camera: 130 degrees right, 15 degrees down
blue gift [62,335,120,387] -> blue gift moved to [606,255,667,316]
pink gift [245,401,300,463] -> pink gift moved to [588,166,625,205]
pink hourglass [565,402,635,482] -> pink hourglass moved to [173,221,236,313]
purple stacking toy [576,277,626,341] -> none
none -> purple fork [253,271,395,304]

• • • •

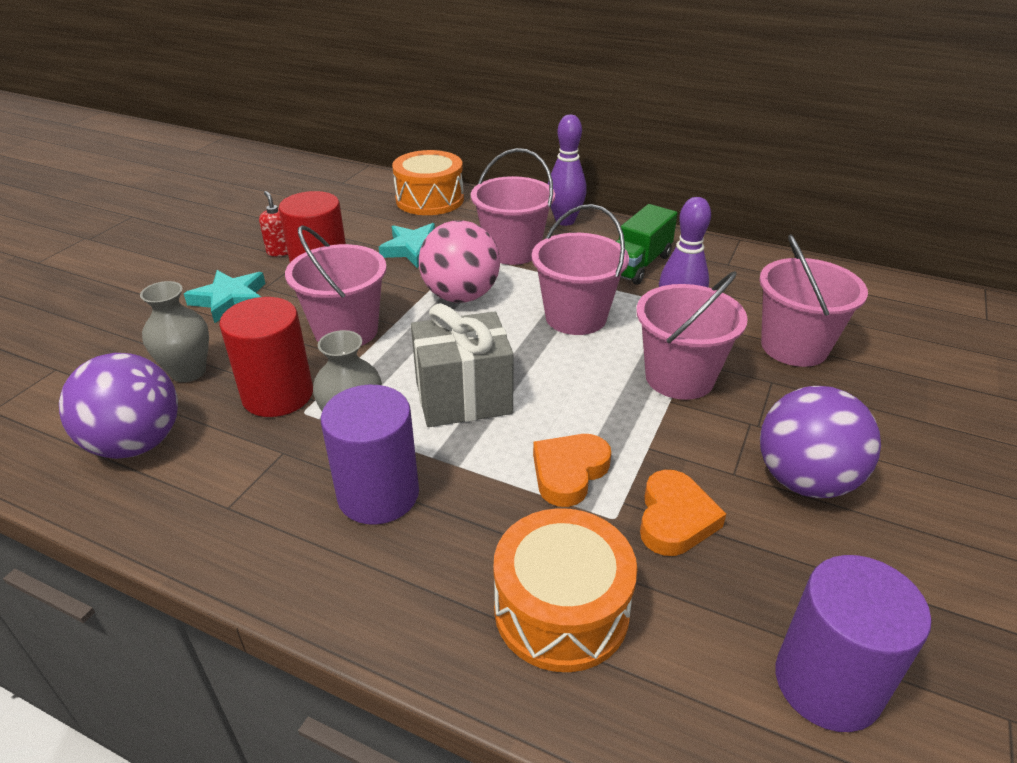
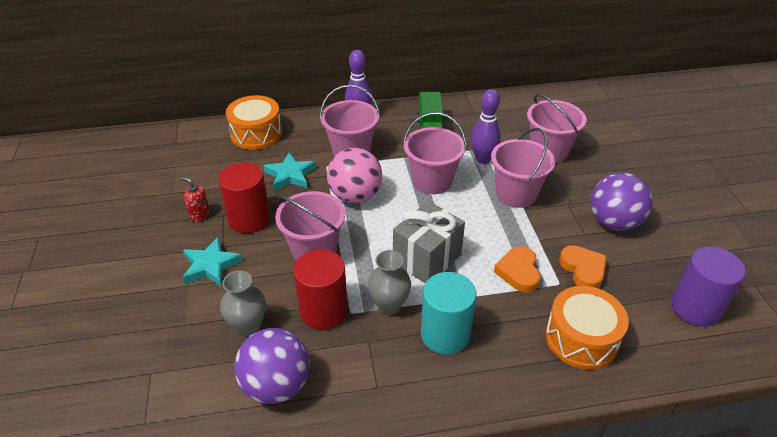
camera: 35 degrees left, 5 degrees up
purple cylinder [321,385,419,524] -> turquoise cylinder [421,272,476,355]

• • • •

Filter the lines above, keeping each one that contains the string "none".

purple stacking toy [576,277,626,341] -> none
none -> purple fork [253,271,395,304]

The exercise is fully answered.